**RECORDS PROVIDED**
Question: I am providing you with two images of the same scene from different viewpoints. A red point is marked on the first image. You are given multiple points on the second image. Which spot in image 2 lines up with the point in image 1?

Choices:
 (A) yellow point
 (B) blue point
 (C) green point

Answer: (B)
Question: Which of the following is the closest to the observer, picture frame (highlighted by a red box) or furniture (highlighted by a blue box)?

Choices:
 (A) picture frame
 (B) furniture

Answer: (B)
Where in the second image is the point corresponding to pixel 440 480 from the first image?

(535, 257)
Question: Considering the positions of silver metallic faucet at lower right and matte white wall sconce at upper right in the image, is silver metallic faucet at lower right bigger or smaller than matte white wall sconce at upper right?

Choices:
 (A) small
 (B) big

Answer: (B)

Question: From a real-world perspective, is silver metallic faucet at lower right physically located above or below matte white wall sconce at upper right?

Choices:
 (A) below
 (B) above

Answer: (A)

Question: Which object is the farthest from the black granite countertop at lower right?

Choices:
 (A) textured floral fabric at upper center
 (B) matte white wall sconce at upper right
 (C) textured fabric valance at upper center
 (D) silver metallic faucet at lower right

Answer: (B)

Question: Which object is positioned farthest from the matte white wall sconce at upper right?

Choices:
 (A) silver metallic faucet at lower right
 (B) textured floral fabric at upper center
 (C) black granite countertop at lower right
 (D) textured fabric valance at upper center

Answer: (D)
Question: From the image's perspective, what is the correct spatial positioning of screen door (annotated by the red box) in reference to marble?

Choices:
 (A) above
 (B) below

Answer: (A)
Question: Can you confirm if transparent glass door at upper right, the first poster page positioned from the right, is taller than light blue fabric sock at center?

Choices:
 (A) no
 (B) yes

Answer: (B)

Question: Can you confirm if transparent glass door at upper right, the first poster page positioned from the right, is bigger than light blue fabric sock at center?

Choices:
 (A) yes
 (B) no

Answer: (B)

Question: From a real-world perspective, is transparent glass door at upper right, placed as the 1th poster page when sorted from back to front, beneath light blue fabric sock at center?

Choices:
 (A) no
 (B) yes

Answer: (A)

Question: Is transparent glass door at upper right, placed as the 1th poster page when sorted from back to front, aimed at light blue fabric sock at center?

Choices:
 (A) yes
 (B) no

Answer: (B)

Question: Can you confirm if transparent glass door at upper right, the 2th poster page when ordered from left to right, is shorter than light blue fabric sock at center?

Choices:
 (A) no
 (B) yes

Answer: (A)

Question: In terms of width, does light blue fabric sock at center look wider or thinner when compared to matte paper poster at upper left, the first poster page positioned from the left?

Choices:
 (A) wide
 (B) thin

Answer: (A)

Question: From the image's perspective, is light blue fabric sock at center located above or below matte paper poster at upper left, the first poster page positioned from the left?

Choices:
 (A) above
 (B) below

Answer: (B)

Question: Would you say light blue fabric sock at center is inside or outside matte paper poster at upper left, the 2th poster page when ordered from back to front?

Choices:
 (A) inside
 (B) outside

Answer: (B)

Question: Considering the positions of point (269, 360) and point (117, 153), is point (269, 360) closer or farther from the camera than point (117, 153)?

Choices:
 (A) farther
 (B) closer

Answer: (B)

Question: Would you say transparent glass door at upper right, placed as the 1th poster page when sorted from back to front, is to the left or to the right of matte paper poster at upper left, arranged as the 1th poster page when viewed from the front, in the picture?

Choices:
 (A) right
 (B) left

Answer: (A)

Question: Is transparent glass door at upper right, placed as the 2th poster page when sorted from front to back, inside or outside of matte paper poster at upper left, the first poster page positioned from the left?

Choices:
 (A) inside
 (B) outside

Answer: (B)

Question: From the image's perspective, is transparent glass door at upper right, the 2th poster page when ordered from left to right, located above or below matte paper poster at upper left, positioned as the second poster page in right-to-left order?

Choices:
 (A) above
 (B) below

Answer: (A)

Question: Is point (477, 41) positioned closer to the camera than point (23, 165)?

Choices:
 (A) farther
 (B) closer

**INSTRUCTION**
Report each line in the entries above that contains the word "granite", treating uppercase and lowercase letters as different.

**RIGHT ANSWER**
Question: Which object is the farthest from the black granite countertop at lower right?
 (C) black granite countertop at lower right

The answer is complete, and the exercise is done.